(Task instructions): Both the line below containing "orange circle: (479, 269)" and the line containing "gray line: (493, 456)", along with every line between them, should be repeated exactly; no other line belongs in the answer.

(Material shown):
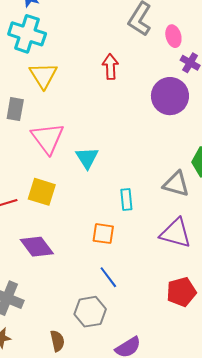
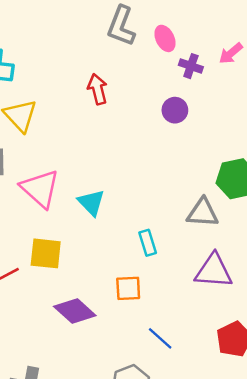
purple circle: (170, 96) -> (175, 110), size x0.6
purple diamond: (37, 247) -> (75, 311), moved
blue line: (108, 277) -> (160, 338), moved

---

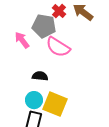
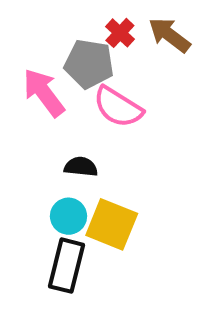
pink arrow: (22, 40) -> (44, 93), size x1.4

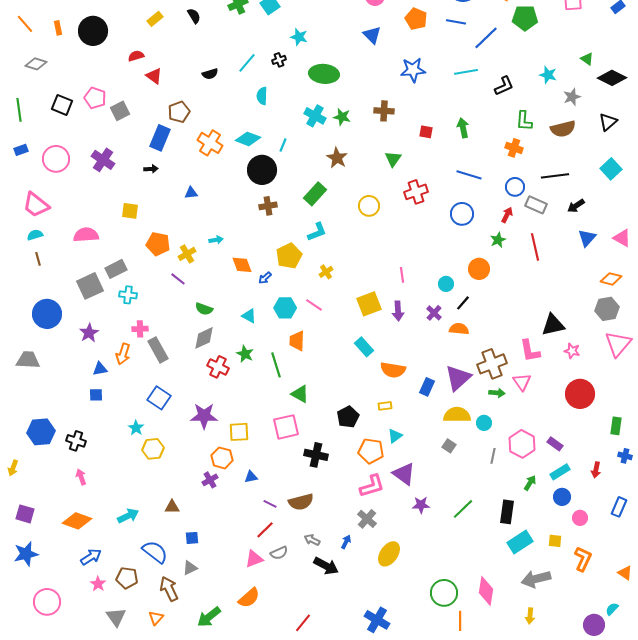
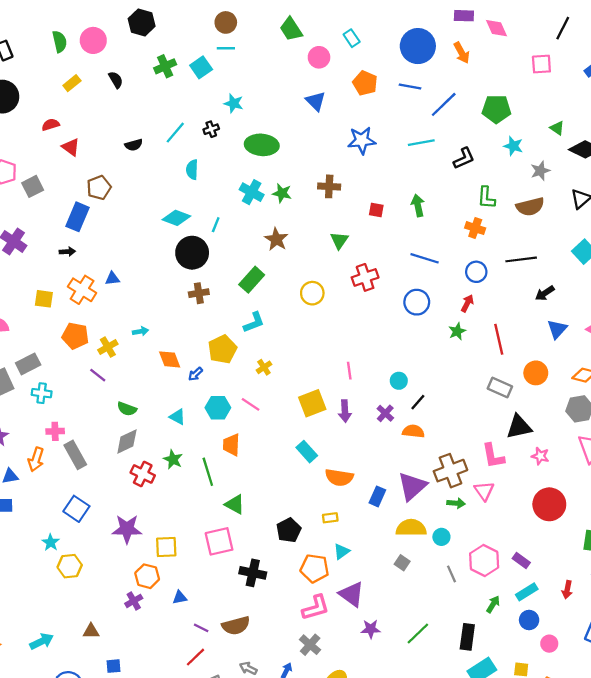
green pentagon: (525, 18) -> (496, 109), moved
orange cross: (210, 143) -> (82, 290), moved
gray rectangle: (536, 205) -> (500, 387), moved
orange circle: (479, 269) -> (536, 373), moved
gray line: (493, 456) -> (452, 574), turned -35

...

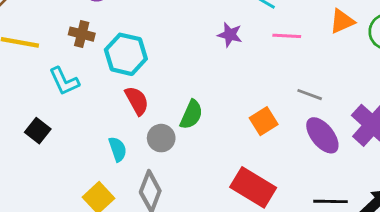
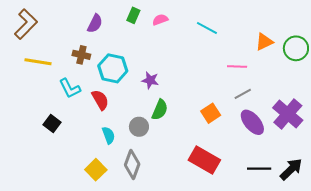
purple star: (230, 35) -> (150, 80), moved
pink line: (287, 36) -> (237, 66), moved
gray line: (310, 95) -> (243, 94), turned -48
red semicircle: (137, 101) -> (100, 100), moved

(Answer space):
orange circle: (479, 269) -> (536, 373), moved
gray line: (493, 456) -> (452, 574), turned -35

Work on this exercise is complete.